Start of SUPPLIED MATERIAL

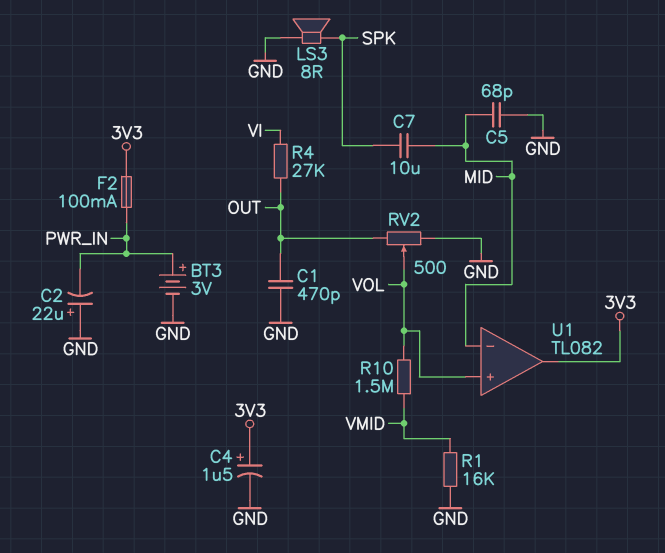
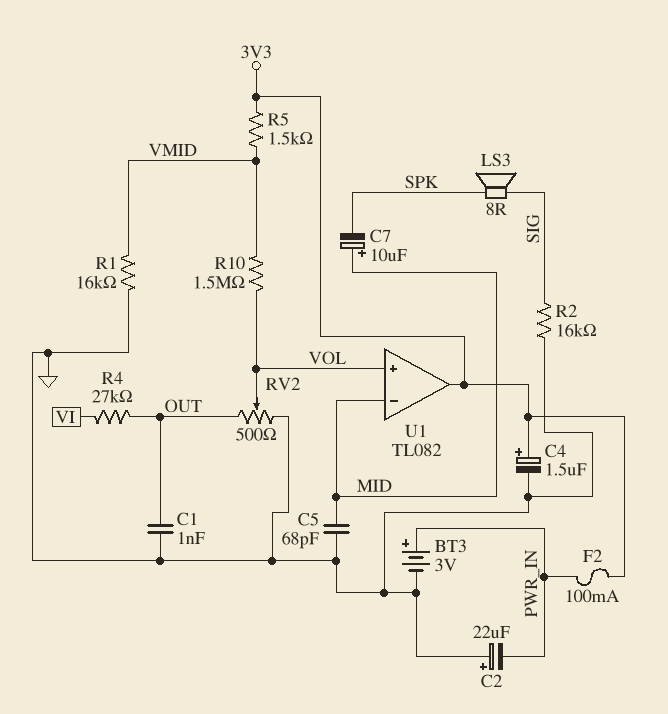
C1: 470pF (GND, OUT) -> 1nF (GND, OUT)
C7: 10uF (MID, SPK) -> 10uF (plus MID, minus SPK)
LS3: speaker 8R (GND, SPK) -> speaker 8R (SIG, SPK)
R2: none -> 16k (GND, SIG)
R5: none -> 1.5k (3V3, VMID)

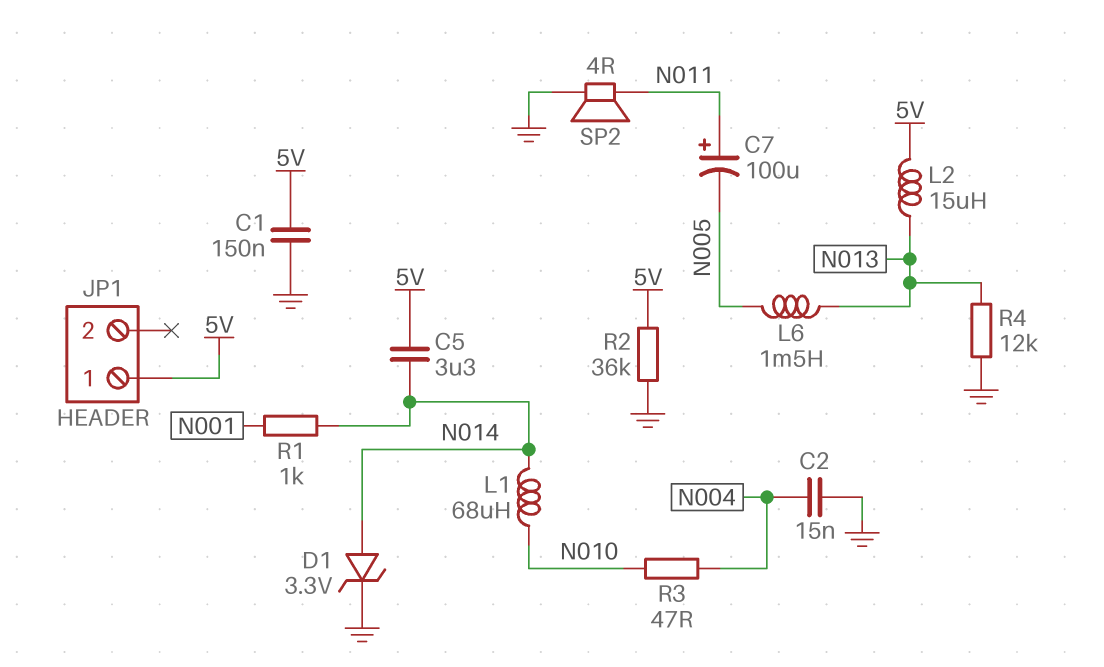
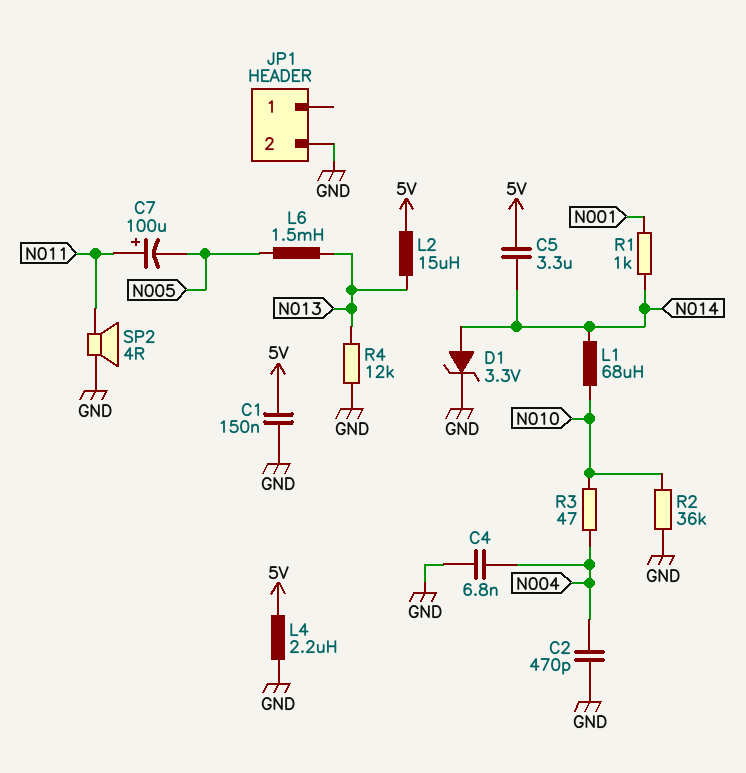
C2: 15nF (GND, N004) -> 470pF (GND, N004)
C4: none -> 6.8nF (GND, N004)
JP1 pin 1: 5V -> none
JP1 pin 2: none -> GND
L4: none -> 2.2uH (5V, GND)
R2: 36k (5V, GND) -> 36k (GND, N010)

End of SUPPLIED MATERIAL

• _PROBLEM STATEMENT_: Output every record above verbatim, excluding images.

• _OUTPUT OF THE TASK_:
C1: 470pF (GND, OUT) -> 1nF (GND, OUT)
C7: 10uF (MID, SPK) -> 10uF (plus MID, minus SPK)
LS3: speaker 8R (GND, SPK) -> speaker 8R (SIG, SPK)
R2: none -> 16k (GND, SIG)
R5: none -> 1.5k (3V3, VMID)

C2: 15nF (GND, N004) -> 470pF (GND, N004)
C4: none -> 6.8nF (GND, N004)
JP1 pin 1: 5V -> none
JP1 pin 2: none -> GND
L4: none -> 2.2uH (5V, GND)
R2: 36k (5V, GND) -> 36k (GND, N010)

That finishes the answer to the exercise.